▶ TASK DESCRIPTION
Once you have read the records below, report how many lines contain the word "brown", and give nothing besides that number.

···

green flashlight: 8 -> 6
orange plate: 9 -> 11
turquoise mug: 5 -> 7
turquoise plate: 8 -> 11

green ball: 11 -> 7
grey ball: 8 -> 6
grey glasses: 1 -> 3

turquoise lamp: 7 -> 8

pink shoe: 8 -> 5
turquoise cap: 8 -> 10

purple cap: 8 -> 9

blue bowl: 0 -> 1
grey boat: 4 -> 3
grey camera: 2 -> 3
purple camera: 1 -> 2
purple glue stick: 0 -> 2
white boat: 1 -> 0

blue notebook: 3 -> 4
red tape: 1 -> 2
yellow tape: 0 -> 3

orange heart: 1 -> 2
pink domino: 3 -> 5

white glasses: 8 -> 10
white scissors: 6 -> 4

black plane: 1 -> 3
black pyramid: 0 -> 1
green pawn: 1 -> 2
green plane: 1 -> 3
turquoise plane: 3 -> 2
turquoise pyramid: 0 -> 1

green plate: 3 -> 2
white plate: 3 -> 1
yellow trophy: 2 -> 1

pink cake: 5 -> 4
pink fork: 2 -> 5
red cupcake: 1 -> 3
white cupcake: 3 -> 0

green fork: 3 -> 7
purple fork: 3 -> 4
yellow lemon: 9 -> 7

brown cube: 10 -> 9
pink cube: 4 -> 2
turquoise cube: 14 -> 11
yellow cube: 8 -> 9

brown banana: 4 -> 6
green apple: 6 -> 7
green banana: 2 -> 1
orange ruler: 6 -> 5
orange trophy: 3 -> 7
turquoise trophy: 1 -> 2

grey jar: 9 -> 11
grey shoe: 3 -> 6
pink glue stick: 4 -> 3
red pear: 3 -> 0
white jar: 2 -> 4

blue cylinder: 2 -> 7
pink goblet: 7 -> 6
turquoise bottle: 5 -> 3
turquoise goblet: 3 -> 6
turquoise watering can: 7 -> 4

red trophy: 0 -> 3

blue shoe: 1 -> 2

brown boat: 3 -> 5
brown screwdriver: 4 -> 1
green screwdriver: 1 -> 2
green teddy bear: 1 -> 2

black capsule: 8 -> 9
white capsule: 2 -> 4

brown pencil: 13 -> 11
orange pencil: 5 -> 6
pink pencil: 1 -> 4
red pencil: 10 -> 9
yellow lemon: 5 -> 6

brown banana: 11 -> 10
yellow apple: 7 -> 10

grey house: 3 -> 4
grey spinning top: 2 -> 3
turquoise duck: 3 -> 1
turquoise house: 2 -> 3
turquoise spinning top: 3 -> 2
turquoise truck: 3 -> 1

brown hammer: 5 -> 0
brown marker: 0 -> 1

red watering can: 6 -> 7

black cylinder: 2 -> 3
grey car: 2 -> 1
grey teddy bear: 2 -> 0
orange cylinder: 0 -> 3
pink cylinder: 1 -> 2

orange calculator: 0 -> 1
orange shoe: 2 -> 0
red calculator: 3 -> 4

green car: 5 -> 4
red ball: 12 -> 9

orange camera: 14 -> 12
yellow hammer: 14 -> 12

···

▶ EXERCISE RESULT
8